#### WHAT THIS TASK INVOLVES
Repeat the lines from the line with "delete: yellow_domino 360 350" to the line with "move: brown_lamp 185" in the listing below, keeping both end lines and adding nothing.

#### TASK INPUTS

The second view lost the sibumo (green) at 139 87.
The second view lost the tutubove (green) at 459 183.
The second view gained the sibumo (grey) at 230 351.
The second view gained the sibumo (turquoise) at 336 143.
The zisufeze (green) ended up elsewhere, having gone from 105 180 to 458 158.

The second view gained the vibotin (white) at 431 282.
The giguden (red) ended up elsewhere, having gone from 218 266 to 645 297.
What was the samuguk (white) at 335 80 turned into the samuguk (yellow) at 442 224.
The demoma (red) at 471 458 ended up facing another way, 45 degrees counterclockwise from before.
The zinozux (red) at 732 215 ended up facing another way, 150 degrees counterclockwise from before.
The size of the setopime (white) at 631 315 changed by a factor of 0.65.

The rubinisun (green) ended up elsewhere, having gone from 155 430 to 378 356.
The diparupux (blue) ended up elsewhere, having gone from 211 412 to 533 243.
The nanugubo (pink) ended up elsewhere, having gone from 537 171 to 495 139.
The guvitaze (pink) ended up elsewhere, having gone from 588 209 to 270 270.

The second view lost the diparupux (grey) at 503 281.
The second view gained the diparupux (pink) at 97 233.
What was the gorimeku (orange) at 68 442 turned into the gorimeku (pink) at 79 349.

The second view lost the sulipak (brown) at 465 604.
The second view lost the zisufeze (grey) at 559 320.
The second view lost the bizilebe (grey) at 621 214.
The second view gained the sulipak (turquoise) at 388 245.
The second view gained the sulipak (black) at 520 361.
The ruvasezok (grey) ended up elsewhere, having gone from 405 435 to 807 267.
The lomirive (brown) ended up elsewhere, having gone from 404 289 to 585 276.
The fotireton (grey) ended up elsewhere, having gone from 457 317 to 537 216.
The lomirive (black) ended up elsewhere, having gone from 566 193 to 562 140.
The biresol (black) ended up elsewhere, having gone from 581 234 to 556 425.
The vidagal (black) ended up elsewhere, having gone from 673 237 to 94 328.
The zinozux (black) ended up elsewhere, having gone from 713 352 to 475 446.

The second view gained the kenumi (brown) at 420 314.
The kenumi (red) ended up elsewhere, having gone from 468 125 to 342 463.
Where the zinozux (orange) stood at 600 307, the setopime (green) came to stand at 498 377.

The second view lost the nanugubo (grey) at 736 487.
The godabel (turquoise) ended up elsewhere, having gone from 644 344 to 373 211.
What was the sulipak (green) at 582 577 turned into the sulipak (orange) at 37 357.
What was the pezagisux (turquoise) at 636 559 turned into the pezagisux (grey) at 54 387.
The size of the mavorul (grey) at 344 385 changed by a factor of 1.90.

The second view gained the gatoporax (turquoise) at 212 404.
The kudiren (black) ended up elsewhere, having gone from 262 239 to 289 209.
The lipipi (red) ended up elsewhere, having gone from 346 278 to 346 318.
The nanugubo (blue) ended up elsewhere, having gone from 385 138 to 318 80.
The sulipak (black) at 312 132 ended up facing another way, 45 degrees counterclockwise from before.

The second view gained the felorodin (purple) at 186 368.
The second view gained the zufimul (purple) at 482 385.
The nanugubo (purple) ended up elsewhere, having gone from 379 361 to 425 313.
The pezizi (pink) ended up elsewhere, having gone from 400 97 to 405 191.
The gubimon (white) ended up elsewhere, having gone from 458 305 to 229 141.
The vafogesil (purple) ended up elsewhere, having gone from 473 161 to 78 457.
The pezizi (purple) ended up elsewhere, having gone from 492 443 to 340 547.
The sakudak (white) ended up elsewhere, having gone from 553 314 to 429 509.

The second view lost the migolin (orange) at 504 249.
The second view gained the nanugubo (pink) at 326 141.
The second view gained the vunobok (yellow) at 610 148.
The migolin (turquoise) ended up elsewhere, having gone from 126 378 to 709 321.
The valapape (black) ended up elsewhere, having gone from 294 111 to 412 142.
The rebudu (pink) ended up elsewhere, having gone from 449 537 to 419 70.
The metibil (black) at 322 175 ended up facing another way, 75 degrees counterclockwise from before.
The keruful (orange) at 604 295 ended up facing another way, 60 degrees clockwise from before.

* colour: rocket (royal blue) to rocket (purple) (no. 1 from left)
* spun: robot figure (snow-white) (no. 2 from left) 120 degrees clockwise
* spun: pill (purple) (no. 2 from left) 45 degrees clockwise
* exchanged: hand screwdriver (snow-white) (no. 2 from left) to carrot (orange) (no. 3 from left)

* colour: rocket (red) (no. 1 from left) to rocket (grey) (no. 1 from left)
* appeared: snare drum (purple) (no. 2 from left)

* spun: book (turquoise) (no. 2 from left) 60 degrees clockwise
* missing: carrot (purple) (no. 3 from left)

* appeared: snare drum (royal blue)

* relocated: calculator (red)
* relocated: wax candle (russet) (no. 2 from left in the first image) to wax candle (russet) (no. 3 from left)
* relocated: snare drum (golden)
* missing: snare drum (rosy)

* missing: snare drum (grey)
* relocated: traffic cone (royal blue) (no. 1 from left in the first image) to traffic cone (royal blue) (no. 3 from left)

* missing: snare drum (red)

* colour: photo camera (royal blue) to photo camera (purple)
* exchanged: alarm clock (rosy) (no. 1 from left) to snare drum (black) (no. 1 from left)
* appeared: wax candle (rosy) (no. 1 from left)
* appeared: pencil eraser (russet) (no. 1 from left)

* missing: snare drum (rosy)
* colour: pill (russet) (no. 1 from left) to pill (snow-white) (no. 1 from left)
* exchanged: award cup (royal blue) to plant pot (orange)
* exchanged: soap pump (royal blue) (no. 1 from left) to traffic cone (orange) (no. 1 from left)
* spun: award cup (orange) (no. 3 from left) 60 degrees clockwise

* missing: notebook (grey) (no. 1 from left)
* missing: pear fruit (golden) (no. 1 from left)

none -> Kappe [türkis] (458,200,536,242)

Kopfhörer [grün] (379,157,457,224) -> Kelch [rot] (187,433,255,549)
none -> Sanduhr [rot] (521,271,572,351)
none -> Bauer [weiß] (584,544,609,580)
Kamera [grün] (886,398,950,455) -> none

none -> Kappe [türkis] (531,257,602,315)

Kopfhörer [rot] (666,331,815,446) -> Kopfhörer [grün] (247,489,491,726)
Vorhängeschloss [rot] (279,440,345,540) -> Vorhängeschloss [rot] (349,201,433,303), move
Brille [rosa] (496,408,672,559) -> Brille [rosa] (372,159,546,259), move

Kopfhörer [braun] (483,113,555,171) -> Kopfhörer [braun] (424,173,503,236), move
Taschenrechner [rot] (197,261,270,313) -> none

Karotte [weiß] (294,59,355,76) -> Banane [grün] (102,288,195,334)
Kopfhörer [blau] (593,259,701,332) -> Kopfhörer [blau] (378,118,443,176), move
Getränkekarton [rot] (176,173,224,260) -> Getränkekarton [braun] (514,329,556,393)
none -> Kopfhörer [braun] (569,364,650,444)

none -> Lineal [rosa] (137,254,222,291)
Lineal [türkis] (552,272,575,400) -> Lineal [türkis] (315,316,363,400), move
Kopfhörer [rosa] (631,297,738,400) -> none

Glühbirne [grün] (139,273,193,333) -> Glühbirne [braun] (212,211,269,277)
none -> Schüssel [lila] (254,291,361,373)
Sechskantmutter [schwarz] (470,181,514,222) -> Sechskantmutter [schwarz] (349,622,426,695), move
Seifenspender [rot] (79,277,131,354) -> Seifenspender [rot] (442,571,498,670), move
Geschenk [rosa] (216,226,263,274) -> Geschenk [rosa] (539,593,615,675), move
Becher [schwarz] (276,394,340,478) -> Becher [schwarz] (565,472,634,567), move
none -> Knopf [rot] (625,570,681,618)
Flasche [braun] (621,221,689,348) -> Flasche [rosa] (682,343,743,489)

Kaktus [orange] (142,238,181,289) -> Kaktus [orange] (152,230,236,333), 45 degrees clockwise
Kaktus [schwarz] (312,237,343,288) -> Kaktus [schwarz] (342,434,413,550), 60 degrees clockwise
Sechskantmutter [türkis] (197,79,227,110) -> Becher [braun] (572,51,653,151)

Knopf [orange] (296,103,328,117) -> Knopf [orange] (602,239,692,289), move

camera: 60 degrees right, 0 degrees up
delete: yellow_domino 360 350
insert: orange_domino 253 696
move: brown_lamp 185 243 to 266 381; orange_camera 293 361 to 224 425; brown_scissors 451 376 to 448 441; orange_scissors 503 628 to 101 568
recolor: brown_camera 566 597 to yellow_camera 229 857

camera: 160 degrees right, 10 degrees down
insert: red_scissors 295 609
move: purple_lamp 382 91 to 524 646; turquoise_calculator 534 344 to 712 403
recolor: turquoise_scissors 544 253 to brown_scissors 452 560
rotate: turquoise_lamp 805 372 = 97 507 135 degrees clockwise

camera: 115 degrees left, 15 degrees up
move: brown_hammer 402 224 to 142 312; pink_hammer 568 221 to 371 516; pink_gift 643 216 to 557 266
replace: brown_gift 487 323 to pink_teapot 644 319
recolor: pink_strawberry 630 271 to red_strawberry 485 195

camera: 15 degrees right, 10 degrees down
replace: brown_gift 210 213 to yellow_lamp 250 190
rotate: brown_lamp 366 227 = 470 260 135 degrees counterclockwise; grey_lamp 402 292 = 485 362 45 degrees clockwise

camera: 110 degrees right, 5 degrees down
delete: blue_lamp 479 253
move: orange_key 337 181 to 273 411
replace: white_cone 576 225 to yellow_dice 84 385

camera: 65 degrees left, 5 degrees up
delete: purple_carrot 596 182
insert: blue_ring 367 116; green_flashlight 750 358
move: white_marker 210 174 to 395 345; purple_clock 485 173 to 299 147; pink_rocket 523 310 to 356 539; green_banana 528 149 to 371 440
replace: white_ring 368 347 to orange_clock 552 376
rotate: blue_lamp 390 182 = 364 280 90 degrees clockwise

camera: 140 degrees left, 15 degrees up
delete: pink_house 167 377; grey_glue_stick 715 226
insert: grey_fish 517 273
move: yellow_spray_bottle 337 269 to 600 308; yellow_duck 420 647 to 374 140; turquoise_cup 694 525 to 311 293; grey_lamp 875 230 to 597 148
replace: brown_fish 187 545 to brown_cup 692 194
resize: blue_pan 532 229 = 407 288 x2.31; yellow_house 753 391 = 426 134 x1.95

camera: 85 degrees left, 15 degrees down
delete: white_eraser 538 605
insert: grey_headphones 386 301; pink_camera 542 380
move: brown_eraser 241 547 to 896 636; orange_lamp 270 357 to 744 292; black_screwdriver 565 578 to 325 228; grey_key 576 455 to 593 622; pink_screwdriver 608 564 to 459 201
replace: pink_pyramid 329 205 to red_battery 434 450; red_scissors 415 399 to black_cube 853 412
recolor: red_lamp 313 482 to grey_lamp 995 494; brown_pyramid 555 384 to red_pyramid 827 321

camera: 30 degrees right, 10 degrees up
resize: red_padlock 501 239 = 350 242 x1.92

#### RESPONSE AREA
delete: yellow_domino 360 350
insert: orange_domino 253 696
move: brown_lamp 185 243 to 266 381; orange_camera 293 361 to 224 425; brown_scissors 451 376 to 448 441; orange_scissors 503 628 to 101 568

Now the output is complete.